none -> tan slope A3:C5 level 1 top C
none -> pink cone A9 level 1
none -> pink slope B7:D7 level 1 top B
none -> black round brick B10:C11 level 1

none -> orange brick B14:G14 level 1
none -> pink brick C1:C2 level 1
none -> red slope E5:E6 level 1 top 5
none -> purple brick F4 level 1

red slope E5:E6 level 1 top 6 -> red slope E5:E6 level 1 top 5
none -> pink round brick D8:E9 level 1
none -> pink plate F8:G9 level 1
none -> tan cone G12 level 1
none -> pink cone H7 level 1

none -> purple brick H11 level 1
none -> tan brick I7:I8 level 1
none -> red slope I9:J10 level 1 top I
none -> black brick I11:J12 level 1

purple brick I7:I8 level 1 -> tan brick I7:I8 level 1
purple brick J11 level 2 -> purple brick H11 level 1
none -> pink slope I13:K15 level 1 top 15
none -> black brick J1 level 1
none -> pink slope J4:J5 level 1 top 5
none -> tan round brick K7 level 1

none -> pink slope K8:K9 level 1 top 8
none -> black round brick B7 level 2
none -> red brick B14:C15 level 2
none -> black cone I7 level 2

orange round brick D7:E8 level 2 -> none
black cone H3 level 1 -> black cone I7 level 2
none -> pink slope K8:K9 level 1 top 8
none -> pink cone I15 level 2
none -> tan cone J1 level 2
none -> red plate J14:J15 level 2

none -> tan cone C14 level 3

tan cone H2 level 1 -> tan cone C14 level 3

——————

◆ Task brief
The answer must hold exactly the lines of the entries above, from the first line through the line that contains "none -> tan cone J1 level 2", and no others.

◆ Result of the task
none -> tan slope A3:C5 level 1 top C
none -> pink cone A9 level 1
none -> pink slope B7:D7 level 1 top B
none -> black round brick B10:C11 level 1

none -> orange brick B14:G14 level 1
none -> pink brick C1:C2 level 1
none -> red slope E5:E6 level 1 top 5
none -> purple brick F4 level 1

red slope E5:E6 level 1 top 6 -> red slope E5:E6 level 1 top 5
none -> pink round brick D8:E9 level 1
none -> pink plate F8:G9 level 1
none -> tan cone G12 level 1
none -> pink cone H7 level 1

none -> purple brick H11 level 1
none -> tan brick I7:I8 level 1
none -> red slope I9:J10 level 1 top I
none -> black brick I11:J12 level 1

purple brick I7:I8 level 1 -> tan brick I7:I8 level 1
purple brick J11 level 2 -> purple brick H11 level 1
none -> pink slope I13:K15 level 1 top 15
none -> black brick J1 level 1
none -> pink slope J4:J5 level 1 top 5
none -> tan round brick K7 level 1

none -> pink slope K8:K9 level 1 top 8
none -> black round brick B7 level 2
none -> red brick B14:C15 level 2
none -> black cone I7 level 2

orange round brick D7:E8 level 2 -> none
black cone H3 level 1 -> black cone I7 level 2
none -> pink slope K8:K9 level 1 top 8
none -> pink cone I15 level 2
none -> tan cone J1 level 2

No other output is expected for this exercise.